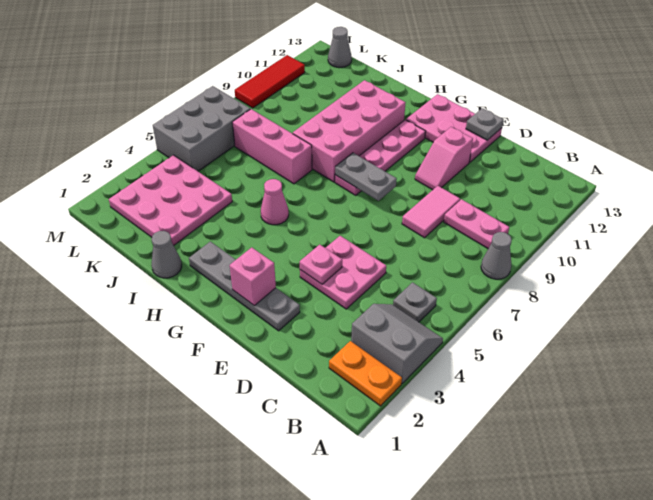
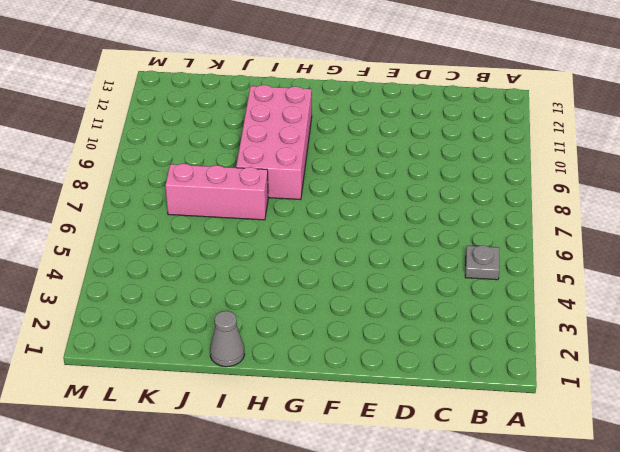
none -> orange 1x2 plate [329,341,402,406]
none -> grey 2x2 slope [351,304,443,383]
none -> grey 1x1 cone [481,232,512,279]

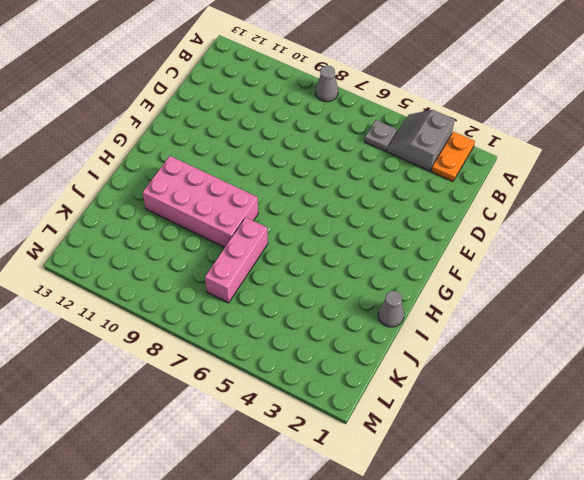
none -> pink 1x2 plate [444,199,509,249]
none -> pink 2x2 plate [300,236,386,309]
none -> pink 1x2 tile [402,186,460,238]

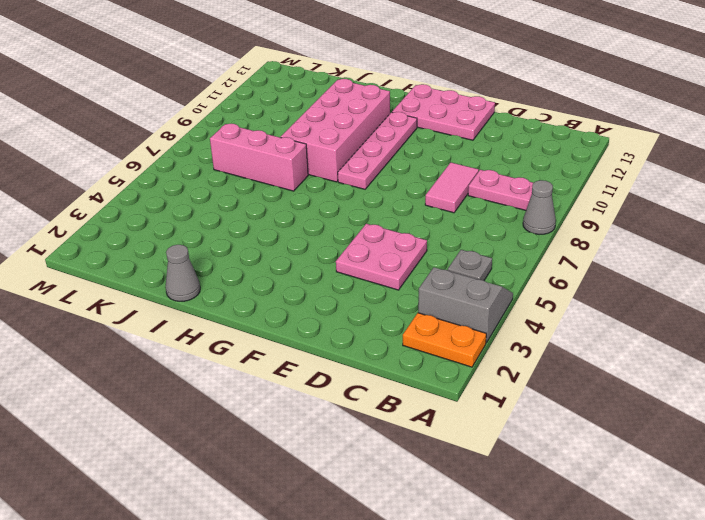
none -> grey 1x4 plate [189,242,300,331]
none -> pink 1x2 slope [415,127,473,190]
none -> pink 1x1 cone [261,179,289,225]

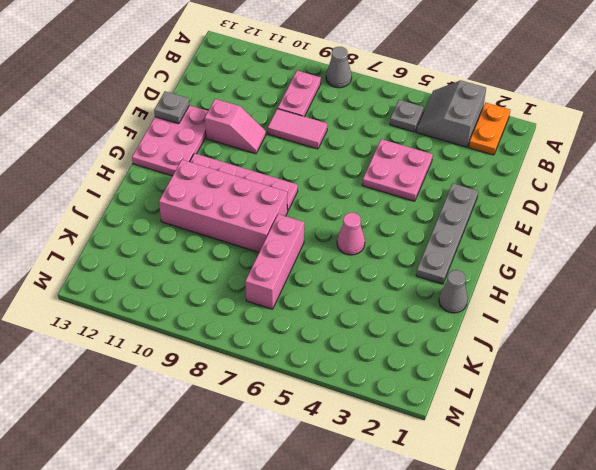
none -> pink 3x3 plate [109,155,232,245]
none -> grey 2x3 brick [153,86,250,171]
none -> grey 1x1 cone [328,27,352,68]

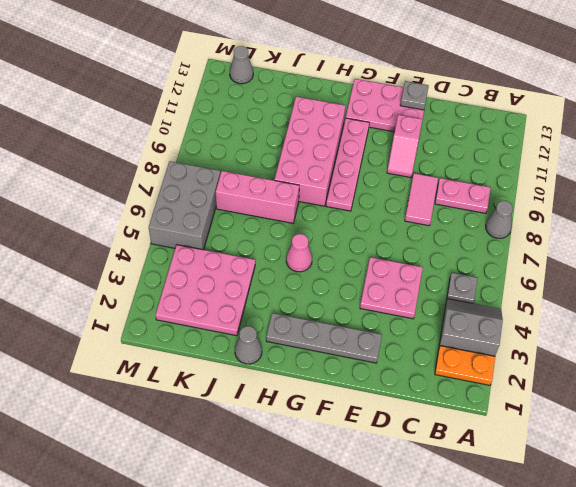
none -> red 1x3 tile [235,55,305,108]
none -> pink 1x1 plate [300,244,342,284]
none -> pink 1x1 brick [230,247,276,305]

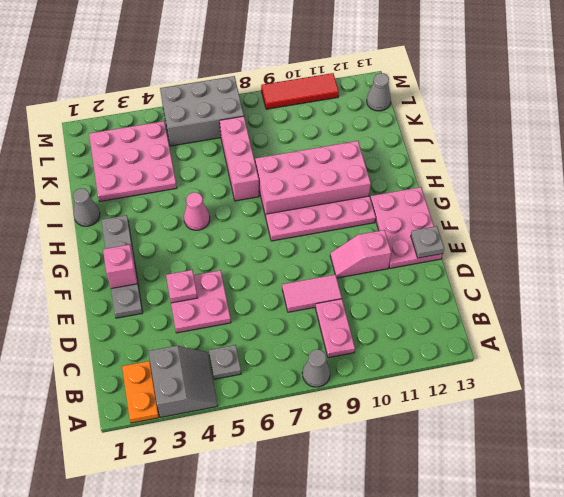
none -> grey 1x2 plate [335,153,397,201]

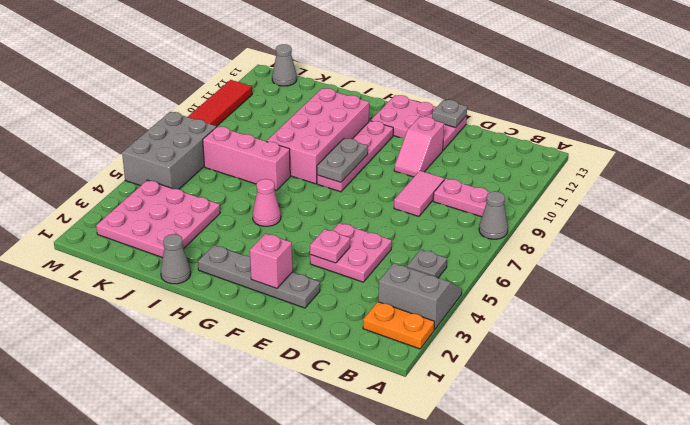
grey 1x2 plate [317,138,368,182] -> grey 1x2 plate turned to [335,153,397,201]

___

Transcribe all entries above exactly. Drop the pictures.

none -> orange 1x2 plate [329,341,402,406]
none -> grey 2x2 slope [351,304,443,383]
none -> grey 1x1 cone [481,232,512,279]

none -> pink 1x2 plate [444,199,509,249]
none -> pink 2x2 plate [300,236,386,309]
none -> pink 1x2 tile [402,186,460,238]

none -> grey 1x4 plate [189,242,300,331]
none -> pink 1x2 slope [415,127,473,190]
none -> pink 1x1 cone [261,179,289,225]

none -> pink 3x3 plate [109,155,232,245]
none -> grey 2x3 brick [153,86,250,171]
none -> grey 1x1 cone [328,27,352,68]

none -> red 1x3 tile [235,55,305,108]
none -> pink 1x1 plate [300,244,342,284]
none -> pink 1x1 brick [230,247,276,305]

none -> grey 1x2 plate [335,153,397,201]

grey 1x2 plate [317,138,368,182] -> grey 1x2 plate turned to [335,153,397,201]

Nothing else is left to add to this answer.